EXERCISE AIM
Rewrite the lines of the records from the one containing "Question: Does white" through the one containing "(D) white matte baseball cap at left". Replace "baseball cap" with "bucket hat" and keep everything else the same.

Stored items
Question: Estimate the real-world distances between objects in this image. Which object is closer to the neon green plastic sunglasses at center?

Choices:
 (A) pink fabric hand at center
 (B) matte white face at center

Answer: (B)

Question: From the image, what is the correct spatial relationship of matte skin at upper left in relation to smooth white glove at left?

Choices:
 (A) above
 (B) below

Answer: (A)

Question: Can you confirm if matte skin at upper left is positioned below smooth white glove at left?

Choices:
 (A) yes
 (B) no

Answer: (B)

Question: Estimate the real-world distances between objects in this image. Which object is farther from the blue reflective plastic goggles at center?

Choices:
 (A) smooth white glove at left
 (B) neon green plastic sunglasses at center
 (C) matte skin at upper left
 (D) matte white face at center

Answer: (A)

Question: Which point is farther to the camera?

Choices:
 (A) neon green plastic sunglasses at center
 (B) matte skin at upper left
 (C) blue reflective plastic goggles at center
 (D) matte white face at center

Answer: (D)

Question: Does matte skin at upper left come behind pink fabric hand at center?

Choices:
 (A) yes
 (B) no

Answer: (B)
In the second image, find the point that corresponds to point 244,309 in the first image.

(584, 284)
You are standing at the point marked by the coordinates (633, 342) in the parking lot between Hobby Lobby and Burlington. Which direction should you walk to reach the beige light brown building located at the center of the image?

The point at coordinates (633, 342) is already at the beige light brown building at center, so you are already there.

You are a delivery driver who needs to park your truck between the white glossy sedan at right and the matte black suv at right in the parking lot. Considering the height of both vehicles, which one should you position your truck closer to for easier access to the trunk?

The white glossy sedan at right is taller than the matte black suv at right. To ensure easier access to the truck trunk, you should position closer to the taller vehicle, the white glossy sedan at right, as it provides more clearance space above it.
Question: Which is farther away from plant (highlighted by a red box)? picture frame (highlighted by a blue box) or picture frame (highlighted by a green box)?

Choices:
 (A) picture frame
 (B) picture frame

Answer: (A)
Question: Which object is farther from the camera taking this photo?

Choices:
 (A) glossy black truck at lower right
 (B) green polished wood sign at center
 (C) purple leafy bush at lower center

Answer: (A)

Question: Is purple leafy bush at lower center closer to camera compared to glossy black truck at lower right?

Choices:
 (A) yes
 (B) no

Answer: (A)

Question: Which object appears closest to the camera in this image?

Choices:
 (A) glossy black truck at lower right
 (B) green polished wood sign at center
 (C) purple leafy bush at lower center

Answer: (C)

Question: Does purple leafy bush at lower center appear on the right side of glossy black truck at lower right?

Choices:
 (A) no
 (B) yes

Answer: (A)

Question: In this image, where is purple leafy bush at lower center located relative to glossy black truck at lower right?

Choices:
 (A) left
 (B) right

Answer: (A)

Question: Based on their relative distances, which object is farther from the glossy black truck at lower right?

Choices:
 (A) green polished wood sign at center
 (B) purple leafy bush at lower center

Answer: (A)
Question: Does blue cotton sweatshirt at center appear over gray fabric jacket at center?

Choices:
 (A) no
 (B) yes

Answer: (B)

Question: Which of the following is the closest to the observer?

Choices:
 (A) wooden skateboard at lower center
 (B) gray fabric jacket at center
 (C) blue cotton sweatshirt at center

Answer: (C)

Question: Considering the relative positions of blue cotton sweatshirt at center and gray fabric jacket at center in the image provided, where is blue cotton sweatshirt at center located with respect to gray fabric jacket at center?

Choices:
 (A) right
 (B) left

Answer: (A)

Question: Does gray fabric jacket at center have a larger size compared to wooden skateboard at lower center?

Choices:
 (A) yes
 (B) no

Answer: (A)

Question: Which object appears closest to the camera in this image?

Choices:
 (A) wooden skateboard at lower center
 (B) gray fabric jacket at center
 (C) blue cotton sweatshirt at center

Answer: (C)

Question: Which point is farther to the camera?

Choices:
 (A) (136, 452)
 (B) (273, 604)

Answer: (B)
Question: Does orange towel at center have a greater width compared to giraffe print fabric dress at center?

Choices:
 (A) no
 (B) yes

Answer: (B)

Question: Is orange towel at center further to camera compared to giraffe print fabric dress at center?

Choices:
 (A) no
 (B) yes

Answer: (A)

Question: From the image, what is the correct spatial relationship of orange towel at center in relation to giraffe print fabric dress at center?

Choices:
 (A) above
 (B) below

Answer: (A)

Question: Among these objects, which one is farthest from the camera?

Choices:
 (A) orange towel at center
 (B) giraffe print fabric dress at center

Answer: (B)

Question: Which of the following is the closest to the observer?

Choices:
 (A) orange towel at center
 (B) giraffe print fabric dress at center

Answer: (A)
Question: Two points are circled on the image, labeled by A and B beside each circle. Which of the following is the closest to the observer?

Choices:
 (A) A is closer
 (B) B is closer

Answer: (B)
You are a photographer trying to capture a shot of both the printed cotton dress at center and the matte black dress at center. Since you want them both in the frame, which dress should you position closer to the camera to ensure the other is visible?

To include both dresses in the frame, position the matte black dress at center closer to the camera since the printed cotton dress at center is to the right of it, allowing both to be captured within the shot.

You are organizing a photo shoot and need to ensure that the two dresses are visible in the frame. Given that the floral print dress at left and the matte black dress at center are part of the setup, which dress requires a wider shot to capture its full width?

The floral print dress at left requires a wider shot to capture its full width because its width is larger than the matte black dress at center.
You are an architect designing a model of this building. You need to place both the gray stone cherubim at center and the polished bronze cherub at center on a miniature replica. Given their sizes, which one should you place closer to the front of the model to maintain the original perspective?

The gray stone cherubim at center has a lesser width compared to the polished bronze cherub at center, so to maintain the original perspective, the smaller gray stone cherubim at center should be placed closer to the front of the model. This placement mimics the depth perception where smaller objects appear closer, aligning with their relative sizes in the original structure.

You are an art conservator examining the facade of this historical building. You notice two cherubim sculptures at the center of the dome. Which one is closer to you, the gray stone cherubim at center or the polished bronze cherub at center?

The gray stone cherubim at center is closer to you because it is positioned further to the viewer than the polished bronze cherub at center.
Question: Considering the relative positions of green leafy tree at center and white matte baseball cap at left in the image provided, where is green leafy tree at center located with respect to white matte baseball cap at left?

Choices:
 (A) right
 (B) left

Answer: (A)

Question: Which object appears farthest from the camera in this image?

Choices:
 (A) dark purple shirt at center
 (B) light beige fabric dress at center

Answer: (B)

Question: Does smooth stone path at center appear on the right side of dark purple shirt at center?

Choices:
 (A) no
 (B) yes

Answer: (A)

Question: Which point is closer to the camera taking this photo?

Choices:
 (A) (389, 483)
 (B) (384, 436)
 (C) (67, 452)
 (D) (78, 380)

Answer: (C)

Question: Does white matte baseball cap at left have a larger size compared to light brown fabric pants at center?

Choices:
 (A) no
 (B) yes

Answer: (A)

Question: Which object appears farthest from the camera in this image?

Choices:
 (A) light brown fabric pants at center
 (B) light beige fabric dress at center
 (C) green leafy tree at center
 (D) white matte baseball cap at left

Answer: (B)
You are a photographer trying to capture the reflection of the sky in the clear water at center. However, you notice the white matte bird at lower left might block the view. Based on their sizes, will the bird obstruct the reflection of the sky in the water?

THE COMPLETED TASK
Question: Does white matte bucket hat at left have a larger size compared to light brown fabric pants at center?

Choices:
 (A) no
 (B) yes

Answer: (A)

Question: Which object appears farthest from the camera in this image?

Choices:
 (A) light brown fabric pants at center
 (B) light beige fabric dress at center
 (C) green leafy tree at center
 (D) white matte bucket hat at left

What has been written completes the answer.